::: Task data
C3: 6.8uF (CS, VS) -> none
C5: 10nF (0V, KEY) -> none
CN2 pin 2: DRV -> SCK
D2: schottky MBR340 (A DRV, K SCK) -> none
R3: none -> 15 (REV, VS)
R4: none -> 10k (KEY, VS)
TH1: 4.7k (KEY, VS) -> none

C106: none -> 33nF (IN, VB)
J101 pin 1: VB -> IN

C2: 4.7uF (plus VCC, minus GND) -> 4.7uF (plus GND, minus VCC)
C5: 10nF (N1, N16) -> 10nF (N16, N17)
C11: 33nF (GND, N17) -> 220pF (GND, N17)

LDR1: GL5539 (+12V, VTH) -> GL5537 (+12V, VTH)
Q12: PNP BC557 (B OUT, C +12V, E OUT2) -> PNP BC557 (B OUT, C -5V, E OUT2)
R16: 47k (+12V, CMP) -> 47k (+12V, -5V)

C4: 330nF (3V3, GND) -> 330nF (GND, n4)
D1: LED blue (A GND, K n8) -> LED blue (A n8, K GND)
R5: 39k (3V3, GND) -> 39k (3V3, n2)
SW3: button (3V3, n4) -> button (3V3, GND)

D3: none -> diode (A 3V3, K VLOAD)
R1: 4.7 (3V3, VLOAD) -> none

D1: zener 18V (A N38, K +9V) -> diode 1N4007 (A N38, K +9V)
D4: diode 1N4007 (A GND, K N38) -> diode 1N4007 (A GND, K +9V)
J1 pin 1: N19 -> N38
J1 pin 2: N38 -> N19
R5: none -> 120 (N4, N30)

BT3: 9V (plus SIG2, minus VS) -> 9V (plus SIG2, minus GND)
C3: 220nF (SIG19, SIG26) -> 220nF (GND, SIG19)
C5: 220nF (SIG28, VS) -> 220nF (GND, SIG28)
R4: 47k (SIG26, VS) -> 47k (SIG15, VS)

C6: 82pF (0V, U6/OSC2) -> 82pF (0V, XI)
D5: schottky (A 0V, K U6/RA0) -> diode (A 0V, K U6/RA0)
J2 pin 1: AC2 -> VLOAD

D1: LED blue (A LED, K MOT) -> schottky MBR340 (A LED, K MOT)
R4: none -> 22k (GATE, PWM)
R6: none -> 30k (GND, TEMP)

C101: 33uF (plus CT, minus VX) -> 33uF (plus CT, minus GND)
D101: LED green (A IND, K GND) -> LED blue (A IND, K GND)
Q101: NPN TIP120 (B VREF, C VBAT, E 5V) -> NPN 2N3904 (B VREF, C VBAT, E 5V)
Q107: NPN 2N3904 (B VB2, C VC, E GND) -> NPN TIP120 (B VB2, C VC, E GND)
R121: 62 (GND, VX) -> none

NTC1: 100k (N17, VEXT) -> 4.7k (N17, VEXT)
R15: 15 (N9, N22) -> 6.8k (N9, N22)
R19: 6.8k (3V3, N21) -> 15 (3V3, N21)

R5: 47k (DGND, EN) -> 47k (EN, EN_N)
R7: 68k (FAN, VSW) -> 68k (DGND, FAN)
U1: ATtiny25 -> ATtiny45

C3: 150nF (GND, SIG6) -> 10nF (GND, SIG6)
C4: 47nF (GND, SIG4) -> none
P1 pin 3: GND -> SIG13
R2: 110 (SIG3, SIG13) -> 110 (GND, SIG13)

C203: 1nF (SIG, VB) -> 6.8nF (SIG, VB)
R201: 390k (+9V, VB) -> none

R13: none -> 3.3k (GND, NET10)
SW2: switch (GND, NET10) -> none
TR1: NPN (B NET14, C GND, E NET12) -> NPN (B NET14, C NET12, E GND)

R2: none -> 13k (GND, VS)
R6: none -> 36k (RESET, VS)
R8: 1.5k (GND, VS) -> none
::::::
What you give back should be only the lines of the records above, starting at the line with "BT3: 9V (plus" and ending at the line with "R5: 47k (DGND, EN) -> 47k (EN, EN_N)", restated word for word.

Problem solution:
BT3: 9V (plus SIG2, minus VS) -> 9V (plus SIG2, minus GND)
C3: 220nF (SIG19, SIG26) -> 220nF (GND, SIG19)
C5: 220nF (SIG28, VS) -> 220nF (GND, SIG28)
R4: 47k (SIG26, VS) -> 47k (SIG15, VS)

C6: 82pF (0V, U6/OSC2) -> 82pF (0V, XI)
D5: schottky (A 0V, K U6/RA0) -> diode (A 0V, K U6/RA0)
J2 pin 1: AC2 -> VLOAD

D1: LED blue (A LED, K MOT) -> schottky MBR340 (A LED, K MOT)
R4: none -> 22k (GATE, PWM)
R6: none -> 30k (GND, TEMP)

C101: 33uF (plus CT, minus VX) -> 33uF (plus CT, minus GND)
D101: LED green (A IND, K GND) -> LED blue (A IND, K GND)
Q101: NPN TIP120 (B VREF, C VBAT, E 5V) -> NPN 2N3904 (B VREF, C VBAT, E 5V)
Q107: NPN 2N3904 (B VB2, C VC, E GND) -> NPN TIP120 (B VB2, C VC, E GND)
R121: 62 (GND, VX) -> none

NTC1: 100k (N17, VEXT) -> 4.7k (N17, VEXT)
R15: 15 (N9, N22) -> 6.8k (N9, N22)
R19: 6.8k (3V3, N21) -> 15 (3V3, N21)

R5: 47k (DGND, EN) -> 47k (EN, EN_N)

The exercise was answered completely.